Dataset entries
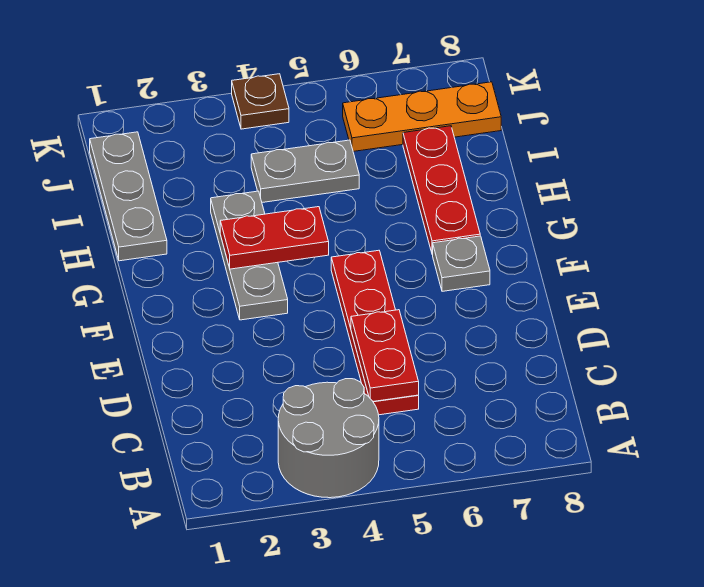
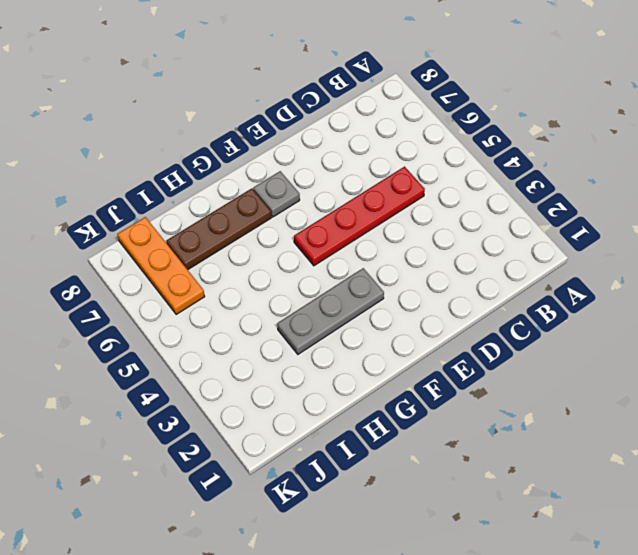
brown plate G7:I7 level 1 -> red plate G7:I7 level 1
none -> grey round brick A3:B4 level 1
none -> grey plate H1:J1 level 1

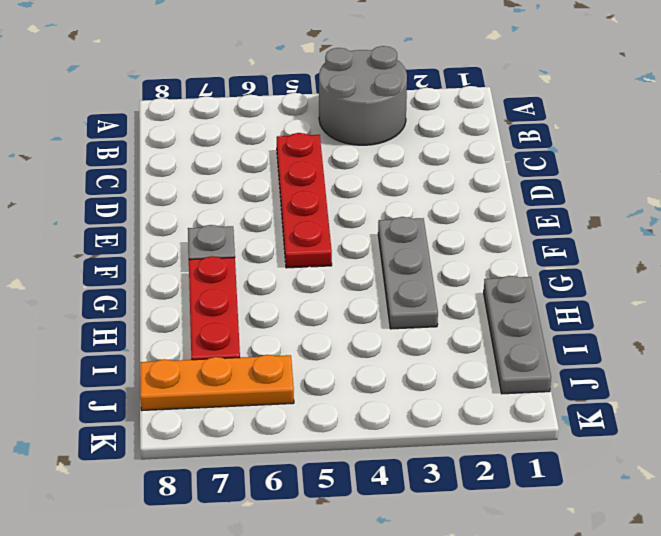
none -> grey plate I4:I5 level 1
none -> brown plate K4 level 1

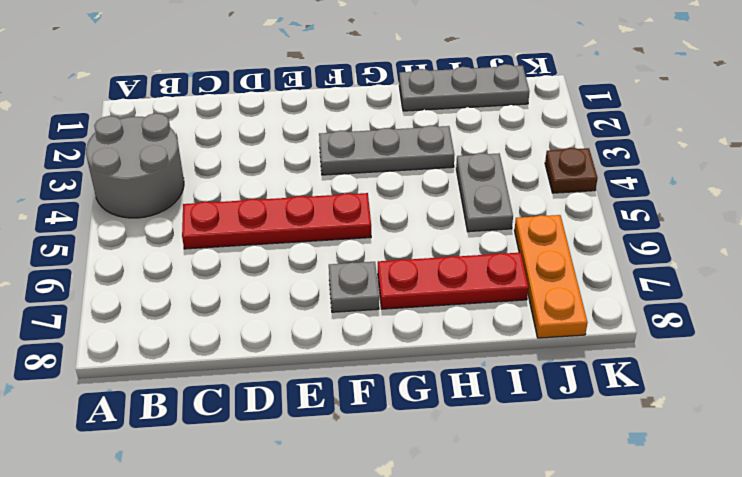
none -> red plate C5:D5 level 2
none -> red plate G3:G4 level 2

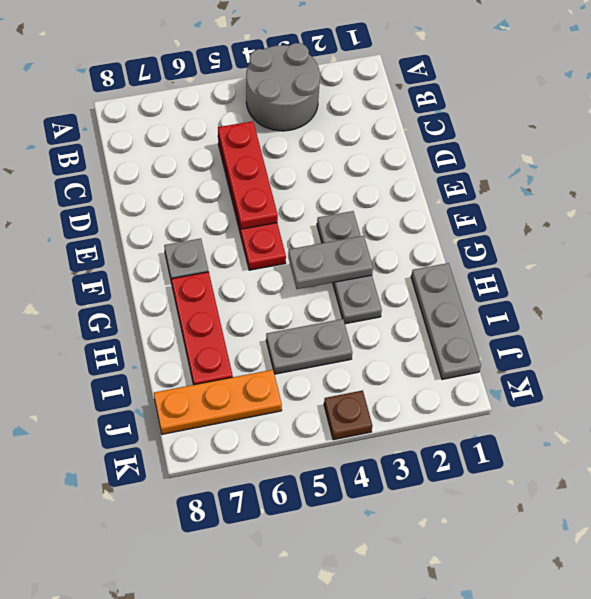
red plate C5:E5 level 2 -> red plate C5:D5 level 2
grey plate G3:G4 level 2 -> red plate G3:G4 level 2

Task: Would you copy out the data exactly, leaving every picture out?

Response area:
brown plate G7:I7 level 1 -> red plate G7:I7 level 1
none -> grey round brick A3:B4 level 1
none -> grey plate H1:J1 level 1

none -> grey plate I4:I5 level 1
none -> brown plate K4 level 1

none -> red plate C5:D5 level 2
none -> red plate G3:G4 level 2

red plate C5:E5 level 2 -> red plate C5:D5 level 2
grey plate G3:G4 level 2 -> red plate G3:G4 level 2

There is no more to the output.